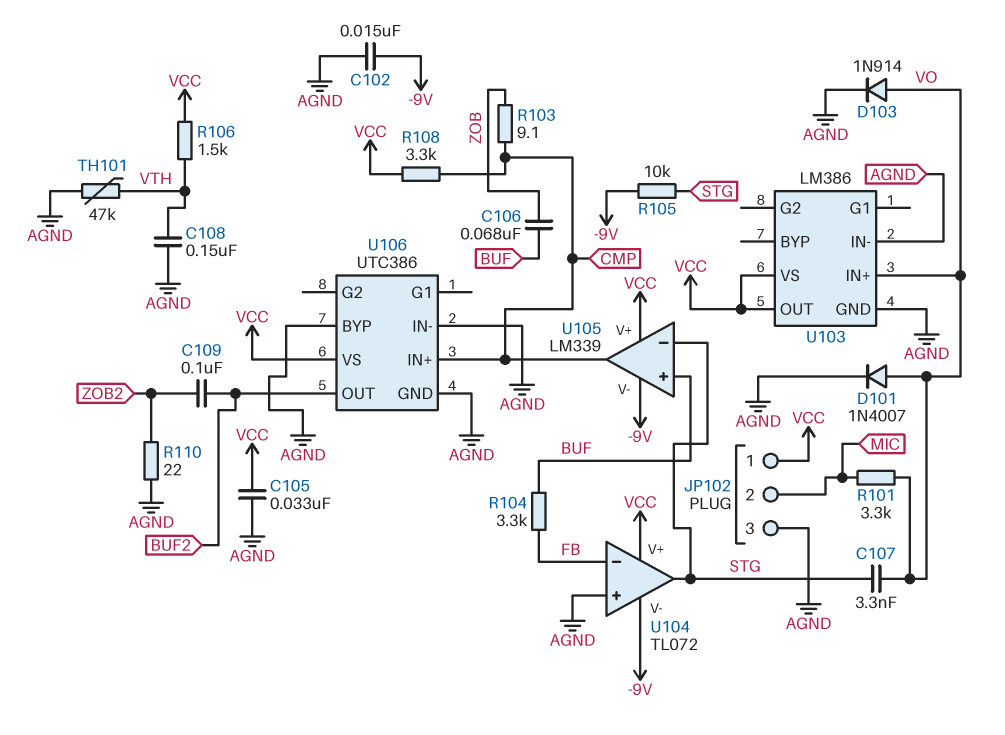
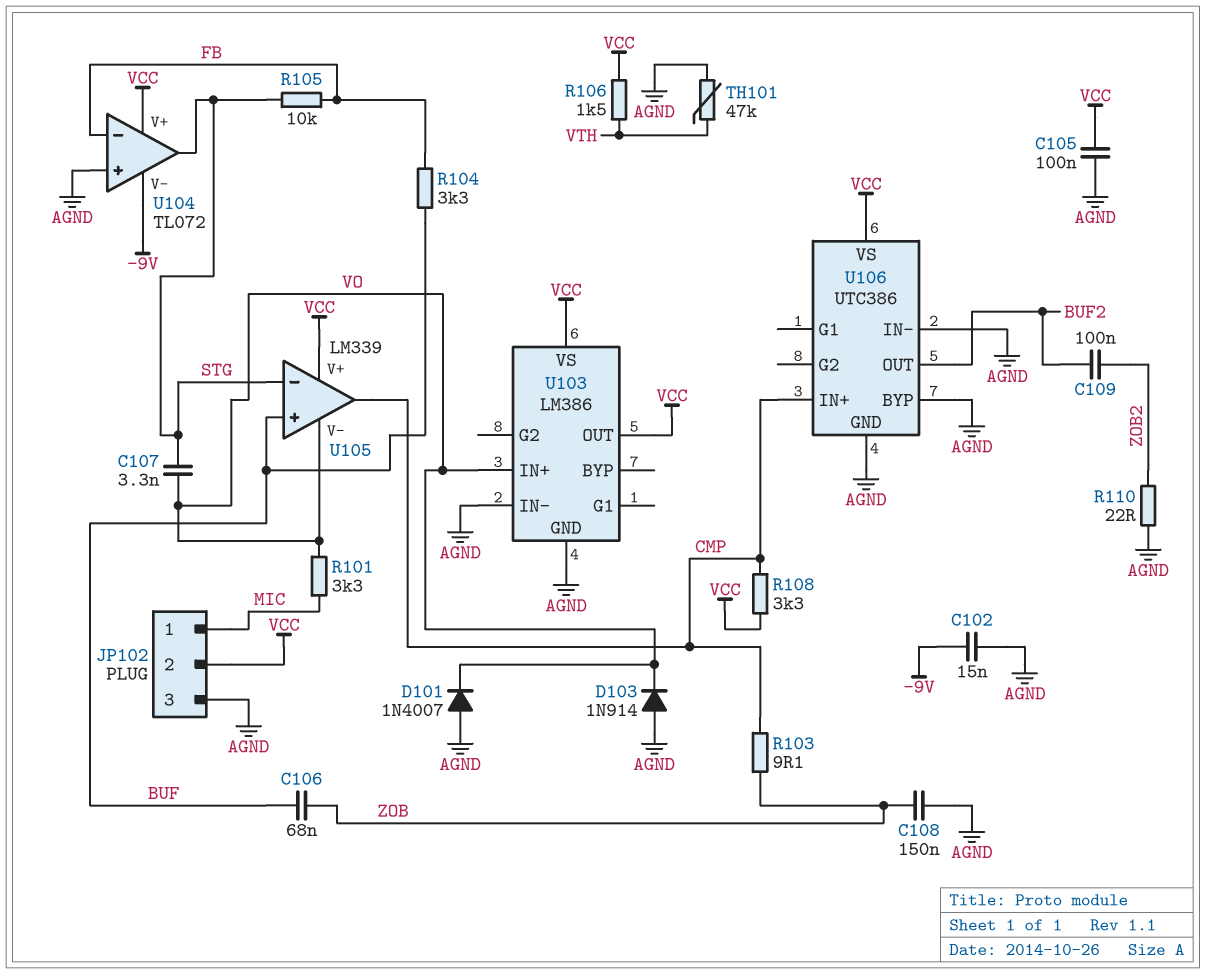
C105: 33nF (AGND, VCC) -> 100nF (AGND, VCC)
C108: 150nF (AGND, VTH) -> 150nF (AGND, ZOB)
D101: diode 1N4007 (A VO, K AGND) -> diode 1N4007 (A AGND, K VO)
D103: diode 1N914 (A VO, K AGND) -> diode 1N914 (A AGND, K VO)
JP102 pin 1: VCC -> MIC
JP102 pin 2: MIC -> VCC
R105: 10k (-9V, STG) -> 10k (FB, STG)
U105 pin V-: -9V -> VO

What is required =>
The result should be an exact repetition of all the records. Drop the pictures.

Answer for this exercise =>
C105: 33nF (AGND, VCC) -> 100nF (AGND, VCC)
C108: 150nF (AGND, VTH) -> 150nF (AGND, ZOB)
D101: diode 1N4007 (A VO, K AGND) -> diode 1N4007 (A AGND, K VO)
D103: diode 1N914 (A VO, K AGND) -> diode 1N914 (A AGND, K VO)
JP102 pin 1: VCC -> MIC
JP102 pin 2: MIC -> VCC
R105: 10k (-9V, STG) -> 10k (FB, STG)
U105 pin V-: -9V -> VO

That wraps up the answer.